#### [What to do]
Your answer must be every line of the data that holds the string "size".

#### [Source data]
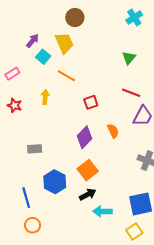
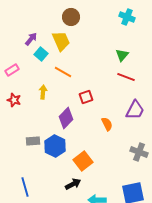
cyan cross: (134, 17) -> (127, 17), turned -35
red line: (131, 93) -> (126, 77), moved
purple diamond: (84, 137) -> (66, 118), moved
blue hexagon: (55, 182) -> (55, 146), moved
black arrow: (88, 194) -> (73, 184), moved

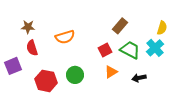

==

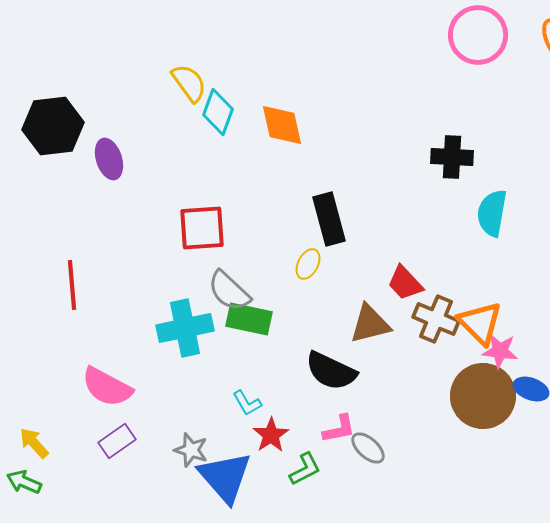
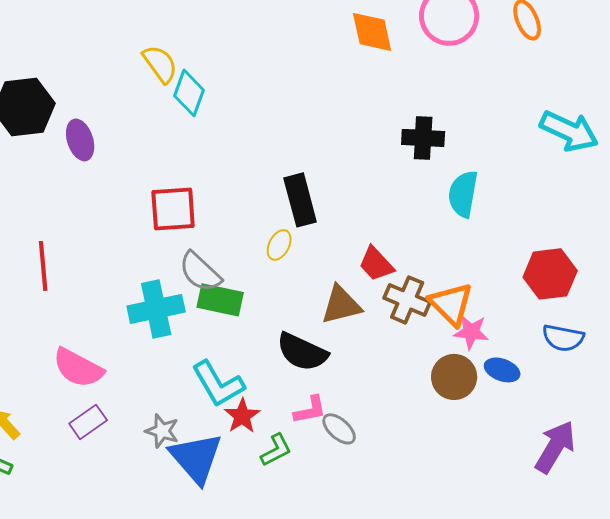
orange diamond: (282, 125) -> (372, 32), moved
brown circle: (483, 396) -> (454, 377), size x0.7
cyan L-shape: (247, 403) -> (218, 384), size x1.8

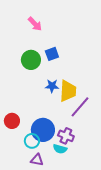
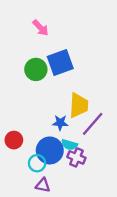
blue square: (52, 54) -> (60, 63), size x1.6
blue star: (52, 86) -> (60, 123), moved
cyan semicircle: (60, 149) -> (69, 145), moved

#### [Output]
brown circle: (483, 396) -> (454, 377), size x0.7
cyan L-shape: (247, 403) -> (218, 384), size x1.8
blue square: (52, 54) -> (60, 63), size x1.6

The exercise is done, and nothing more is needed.